For the records that follow, please set down exactly the lines between the one holding "red ring: 1 -> 0" and the one holding "green pyramid: 0 -> 3", inclusive, and only those.

*** Opening of Task material ***

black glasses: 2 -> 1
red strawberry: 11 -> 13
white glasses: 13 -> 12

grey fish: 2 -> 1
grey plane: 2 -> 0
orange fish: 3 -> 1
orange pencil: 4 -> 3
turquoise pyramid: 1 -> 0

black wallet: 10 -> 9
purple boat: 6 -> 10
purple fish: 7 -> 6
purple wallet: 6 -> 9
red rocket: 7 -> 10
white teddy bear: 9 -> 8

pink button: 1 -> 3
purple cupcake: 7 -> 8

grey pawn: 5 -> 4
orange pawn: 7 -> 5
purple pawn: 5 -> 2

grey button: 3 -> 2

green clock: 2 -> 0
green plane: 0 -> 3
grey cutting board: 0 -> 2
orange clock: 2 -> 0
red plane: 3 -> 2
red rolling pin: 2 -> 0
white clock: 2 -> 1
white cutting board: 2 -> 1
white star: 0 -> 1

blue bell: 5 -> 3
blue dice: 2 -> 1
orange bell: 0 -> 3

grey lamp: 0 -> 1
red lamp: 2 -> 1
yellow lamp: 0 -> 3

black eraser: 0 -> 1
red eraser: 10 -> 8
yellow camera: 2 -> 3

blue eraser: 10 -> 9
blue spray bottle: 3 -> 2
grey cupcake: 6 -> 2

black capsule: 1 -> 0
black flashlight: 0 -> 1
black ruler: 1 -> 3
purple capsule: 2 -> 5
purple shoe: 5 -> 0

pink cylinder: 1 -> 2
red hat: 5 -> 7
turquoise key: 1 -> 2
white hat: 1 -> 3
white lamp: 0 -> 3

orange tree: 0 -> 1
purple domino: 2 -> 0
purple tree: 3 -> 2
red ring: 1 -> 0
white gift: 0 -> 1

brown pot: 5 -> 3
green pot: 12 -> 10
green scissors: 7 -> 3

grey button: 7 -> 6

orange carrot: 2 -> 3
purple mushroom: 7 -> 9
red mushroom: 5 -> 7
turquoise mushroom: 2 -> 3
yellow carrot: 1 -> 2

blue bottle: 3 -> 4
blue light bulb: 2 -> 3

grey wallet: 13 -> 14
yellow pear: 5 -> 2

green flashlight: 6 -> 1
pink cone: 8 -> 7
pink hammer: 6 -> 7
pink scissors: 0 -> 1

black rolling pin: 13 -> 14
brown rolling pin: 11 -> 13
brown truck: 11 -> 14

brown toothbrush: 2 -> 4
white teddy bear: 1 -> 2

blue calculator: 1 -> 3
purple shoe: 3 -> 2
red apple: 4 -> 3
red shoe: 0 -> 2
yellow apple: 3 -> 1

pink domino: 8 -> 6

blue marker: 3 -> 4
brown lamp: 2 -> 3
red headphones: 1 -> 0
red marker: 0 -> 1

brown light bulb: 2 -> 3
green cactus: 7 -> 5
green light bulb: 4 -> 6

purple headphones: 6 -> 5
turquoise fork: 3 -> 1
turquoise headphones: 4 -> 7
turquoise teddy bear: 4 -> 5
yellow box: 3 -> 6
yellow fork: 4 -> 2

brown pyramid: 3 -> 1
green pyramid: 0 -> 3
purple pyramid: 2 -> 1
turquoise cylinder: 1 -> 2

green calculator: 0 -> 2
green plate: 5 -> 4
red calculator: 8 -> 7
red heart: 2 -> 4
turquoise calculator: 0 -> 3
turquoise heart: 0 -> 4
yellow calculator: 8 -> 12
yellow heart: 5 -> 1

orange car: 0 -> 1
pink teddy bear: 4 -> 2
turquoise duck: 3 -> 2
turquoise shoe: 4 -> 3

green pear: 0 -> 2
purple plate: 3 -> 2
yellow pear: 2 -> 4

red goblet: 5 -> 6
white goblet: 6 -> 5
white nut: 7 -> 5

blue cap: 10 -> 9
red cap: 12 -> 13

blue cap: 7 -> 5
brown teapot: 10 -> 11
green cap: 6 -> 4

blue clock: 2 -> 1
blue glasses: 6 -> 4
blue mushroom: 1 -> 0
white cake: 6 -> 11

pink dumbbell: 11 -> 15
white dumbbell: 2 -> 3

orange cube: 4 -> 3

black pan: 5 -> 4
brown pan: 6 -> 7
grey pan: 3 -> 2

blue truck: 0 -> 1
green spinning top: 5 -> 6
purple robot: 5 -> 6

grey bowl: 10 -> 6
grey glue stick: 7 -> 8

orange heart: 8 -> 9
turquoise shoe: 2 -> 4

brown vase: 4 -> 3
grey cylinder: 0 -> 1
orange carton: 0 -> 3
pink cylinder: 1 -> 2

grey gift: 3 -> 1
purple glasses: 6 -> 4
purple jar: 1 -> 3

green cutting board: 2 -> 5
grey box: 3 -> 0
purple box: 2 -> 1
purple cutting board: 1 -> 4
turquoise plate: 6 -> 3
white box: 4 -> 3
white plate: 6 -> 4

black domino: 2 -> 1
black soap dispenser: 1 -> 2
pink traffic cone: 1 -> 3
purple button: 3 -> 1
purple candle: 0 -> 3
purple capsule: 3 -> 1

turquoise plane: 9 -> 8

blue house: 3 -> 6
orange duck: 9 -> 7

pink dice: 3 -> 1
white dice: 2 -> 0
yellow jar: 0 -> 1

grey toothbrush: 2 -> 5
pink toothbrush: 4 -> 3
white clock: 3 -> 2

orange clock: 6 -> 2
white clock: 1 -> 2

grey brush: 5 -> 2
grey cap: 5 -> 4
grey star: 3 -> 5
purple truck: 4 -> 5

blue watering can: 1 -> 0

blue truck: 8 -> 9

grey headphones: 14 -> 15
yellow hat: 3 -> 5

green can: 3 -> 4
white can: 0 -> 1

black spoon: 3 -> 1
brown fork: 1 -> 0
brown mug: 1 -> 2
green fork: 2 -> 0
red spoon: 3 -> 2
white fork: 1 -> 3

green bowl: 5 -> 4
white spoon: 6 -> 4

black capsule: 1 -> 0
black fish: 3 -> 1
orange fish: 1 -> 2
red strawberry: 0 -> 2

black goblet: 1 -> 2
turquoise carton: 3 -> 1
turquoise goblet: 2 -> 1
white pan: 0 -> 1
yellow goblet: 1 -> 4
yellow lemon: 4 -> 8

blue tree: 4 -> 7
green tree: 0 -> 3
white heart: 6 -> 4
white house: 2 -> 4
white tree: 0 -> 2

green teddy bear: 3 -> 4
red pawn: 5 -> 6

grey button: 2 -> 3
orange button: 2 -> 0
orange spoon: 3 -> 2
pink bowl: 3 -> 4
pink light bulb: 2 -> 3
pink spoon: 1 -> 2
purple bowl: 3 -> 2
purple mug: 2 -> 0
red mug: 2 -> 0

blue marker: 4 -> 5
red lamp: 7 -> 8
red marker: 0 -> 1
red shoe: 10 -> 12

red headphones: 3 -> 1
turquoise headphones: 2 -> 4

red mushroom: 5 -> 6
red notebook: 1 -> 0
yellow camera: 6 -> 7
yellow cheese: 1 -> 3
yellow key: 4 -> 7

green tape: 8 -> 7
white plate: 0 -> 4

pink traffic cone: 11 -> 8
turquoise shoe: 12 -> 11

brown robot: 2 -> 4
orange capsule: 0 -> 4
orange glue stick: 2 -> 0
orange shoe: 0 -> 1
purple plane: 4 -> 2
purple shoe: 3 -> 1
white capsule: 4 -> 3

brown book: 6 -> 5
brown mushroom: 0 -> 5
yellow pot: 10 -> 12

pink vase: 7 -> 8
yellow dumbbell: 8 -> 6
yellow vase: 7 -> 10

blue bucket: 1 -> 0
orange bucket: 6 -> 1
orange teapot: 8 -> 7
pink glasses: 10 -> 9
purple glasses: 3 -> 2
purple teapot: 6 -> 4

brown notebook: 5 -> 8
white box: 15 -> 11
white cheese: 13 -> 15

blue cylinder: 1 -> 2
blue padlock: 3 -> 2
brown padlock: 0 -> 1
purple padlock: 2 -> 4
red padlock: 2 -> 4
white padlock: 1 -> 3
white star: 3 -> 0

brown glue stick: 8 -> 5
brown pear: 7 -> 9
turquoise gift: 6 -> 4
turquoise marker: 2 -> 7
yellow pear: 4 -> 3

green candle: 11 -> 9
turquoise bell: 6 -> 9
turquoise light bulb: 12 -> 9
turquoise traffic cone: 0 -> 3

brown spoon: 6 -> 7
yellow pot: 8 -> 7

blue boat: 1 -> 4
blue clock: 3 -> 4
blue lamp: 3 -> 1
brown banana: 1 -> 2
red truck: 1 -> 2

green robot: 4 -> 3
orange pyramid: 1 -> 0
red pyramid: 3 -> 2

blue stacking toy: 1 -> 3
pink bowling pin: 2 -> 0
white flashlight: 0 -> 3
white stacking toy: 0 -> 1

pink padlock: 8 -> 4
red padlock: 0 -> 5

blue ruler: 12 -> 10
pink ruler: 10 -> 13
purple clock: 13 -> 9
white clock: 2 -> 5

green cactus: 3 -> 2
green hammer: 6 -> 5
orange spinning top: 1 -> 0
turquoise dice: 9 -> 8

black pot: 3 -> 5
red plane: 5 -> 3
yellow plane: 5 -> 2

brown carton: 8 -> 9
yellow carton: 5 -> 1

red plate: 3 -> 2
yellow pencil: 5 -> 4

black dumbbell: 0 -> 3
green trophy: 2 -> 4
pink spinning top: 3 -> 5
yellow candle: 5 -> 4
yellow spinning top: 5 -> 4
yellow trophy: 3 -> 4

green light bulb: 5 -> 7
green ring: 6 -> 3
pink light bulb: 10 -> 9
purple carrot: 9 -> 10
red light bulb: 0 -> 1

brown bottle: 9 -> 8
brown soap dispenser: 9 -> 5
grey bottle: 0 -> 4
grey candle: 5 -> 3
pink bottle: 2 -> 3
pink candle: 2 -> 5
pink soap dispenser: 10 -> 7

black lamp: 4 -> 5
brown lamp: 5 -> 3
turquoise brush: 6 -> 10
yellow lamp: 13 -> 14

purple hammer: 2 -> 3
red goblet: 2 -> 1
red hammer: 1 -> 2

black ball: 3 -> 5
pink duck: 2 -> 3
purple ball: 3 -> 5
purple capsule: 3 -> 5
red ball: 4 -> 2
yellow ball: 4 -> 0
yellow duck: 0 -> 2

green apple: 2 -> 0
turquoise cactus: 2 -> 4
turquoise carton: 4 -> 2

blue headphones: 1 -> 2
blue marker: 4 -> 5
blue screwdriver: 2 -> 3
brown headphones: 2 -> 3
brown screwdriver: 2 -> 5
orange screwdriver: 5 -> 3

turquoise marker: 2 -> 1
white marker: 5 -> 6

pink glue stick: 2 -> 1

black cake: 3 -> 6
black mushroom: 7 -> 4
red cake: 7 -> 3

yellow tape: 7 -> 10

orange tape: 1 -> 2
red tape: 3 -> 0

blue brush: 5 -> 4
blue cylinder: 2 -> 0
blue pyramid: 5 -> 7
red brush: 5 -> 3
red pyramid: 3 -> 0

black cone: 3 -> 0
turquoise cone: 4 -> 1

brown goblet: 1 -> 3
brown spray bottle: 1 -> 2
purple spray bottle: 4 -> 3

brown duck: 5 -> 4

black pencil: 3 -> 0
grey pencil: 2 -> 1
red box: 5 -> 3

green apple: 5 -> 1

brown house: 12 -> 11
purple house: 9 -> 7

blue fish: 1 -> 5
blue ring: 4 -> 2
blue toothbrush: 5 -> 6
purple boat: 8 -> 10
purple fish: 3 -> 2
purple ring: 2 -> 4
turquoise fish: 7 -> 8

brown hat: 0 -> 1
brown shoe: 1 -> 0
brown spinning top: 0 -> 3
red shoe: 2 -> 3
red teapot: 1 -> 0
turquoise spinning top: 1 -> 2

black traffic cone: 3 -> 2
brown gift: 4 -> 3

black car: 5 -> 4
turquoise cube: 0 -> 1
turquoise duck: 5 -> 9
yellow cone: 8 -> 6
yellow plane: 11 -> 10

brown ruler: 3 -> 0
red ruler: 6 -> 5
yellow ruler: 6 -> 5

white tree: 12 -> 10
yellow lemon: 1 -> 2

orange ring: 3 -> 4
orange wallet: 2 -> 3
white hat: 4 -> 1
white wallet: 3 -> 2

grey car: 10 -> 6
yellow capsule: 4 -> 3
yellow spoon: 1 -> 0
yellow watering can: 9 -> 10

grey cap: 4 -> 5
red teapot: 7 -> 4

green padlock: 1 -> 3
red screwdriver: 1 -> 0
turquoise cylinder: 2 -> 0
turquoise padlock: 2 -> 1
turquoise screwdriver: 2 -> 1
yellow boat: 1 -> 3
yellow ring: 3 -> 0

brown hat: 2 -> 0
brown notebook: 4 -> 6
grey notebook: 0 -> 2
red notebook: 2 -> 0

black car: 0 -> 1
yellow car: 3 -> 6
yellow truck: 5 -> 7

*** Close of Task material ***

Your solution ▸
red ring: 1 -> 0
white gift: 0 -> 1

brown pot: 5 -> 3
green pot: 12 -> 10
green scissors: 7 -> 3

grey button: 7 -> 6

orange carrot: 2 -> 3
purple mushroom: 7 -> 9
red mushroom: 5 -> 7
turquoise mushroom: 2 -> 3
yellow carrot: 1 -> 2

blue bottle: 3 -> 4
blue light bulb: 2 -> 3

grey wallet: 13 -> 14
yellow pear: 5 -> 2

green flashlight: 6 -> 1
pink cone: 8 -> 7
pink hammer: 6 -> 7
pink scissors: 0 -> 1

black rolling pin: 13 -> 14
brown rolling pin: 11 -> 13
brown truck: 11 -> 14

brown toothbrush: 2 -> 4
white teddy bear: 1 -> 2

blue calculator: 1 -> 3
purple shoe: 3 -> 2
red apple: 4 -> 3
red shoe: 0 -> 2
yellow apple: 3 -> 1

pink domino: 8 -> 6

blue marker: 3 -> 4
brown lamp: 2 -> 3
red headphones: 1 -> 0
red marker: 0 -> 1

brown light bulb: 2 -> 3
green cactus: 7 -> 5
green light bulb: 4 -> 6

purple headphones: 6 -> 5
turquoise fork: 3 -> 1
turquoise headphones: 4 -> 7
turquoise teddy bear: 4 -> 5
yellow box: 3 -> 6
yellow fork: 4 -> 2

brown pyramid: 3 -> 1
green pyramid: 0 -> 3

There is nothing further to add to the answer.